▶ _Listed records_:

____

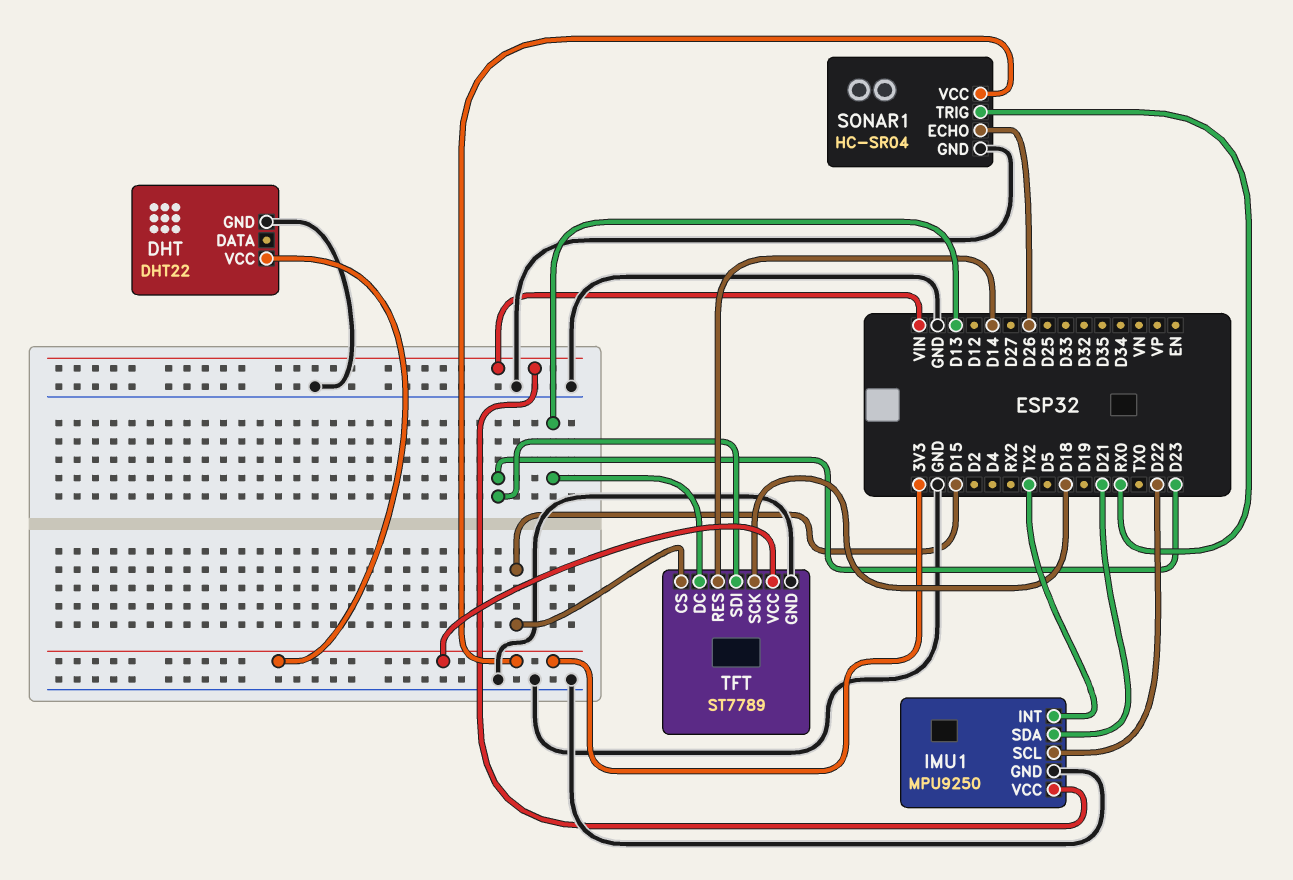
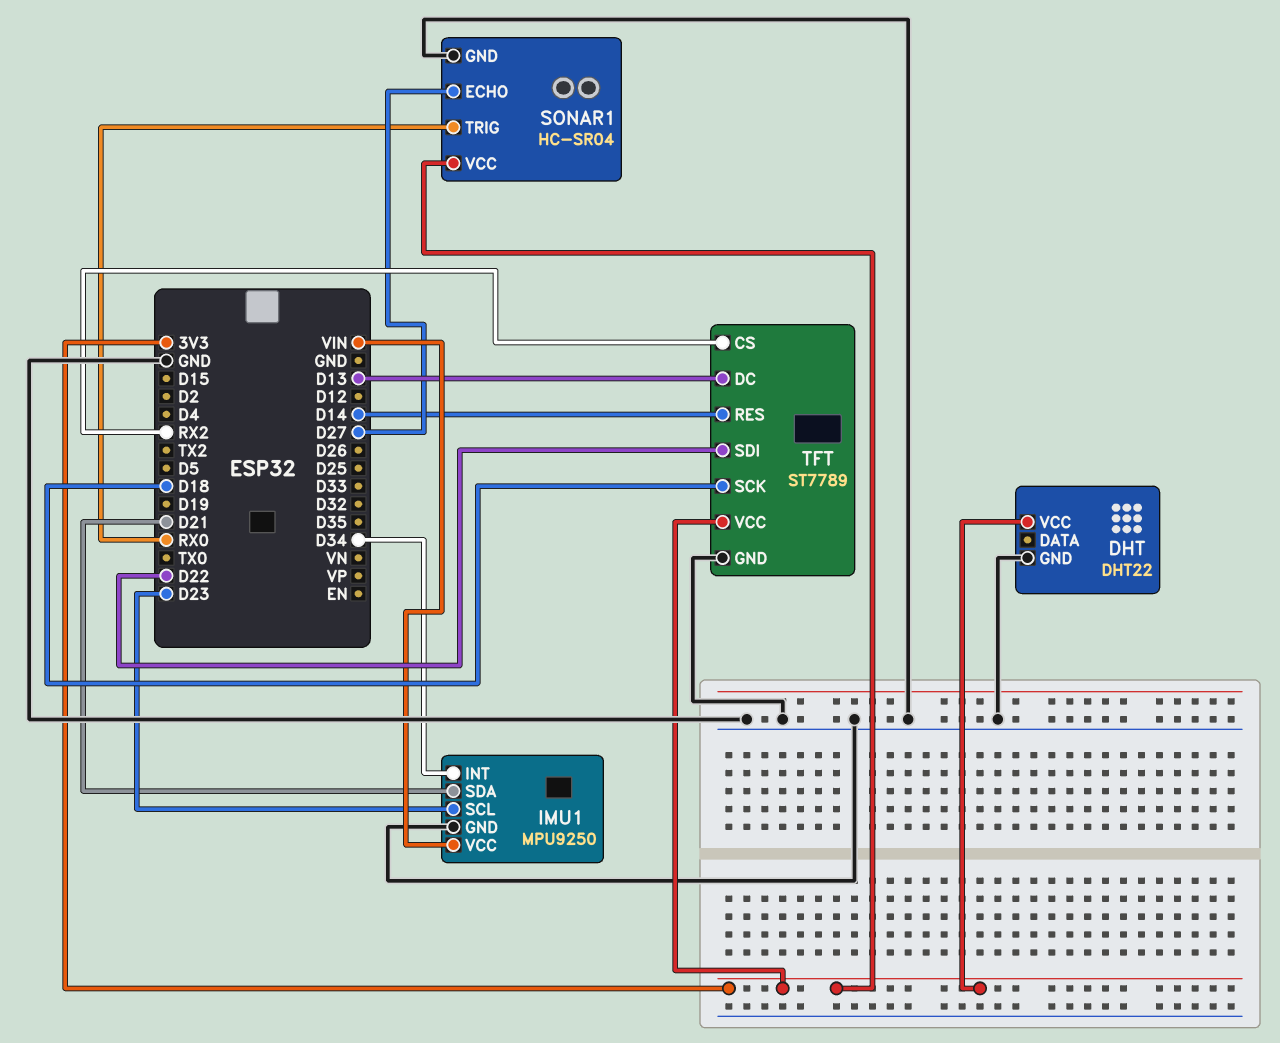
IMU1 pin INT: TX2 -> D34
IMU1 pin SCL: D22 -> D23
SONAR1 pin ECHO: D26 -> D27
TFT pin CS: D15 -> RX2
TFT pin SDI: D23 -> D22

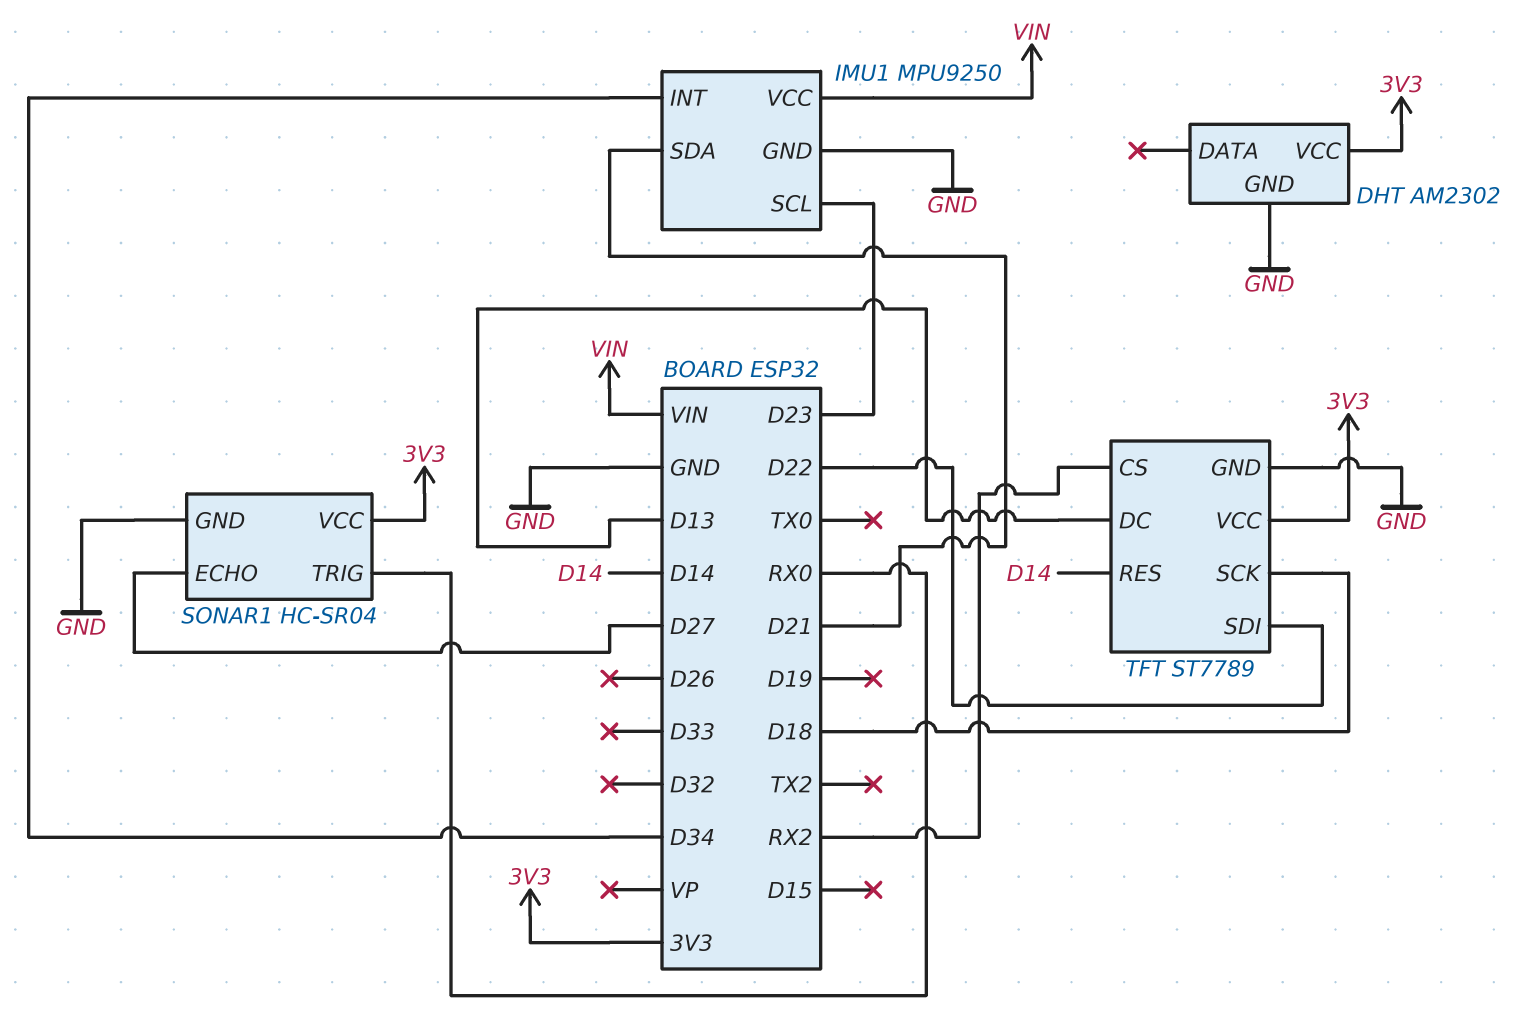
DHT: DHT22 -> AM2302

____

▶ _Exercise details_: With pictures left out, extract the lines from the one containing "IMU1 pin SCL: D22 -> D23" to the end of the material above, both included, exactly as written.

▶ _Problem solution_:
IMU1 pin SCL: D22 -> D23
SONAR1 pin ECHO: D26 -> D27
TFT pin CS: D15 -> RX2
TFT pin SDI: D23 -> D22

DHT: DHT22 -> AM2302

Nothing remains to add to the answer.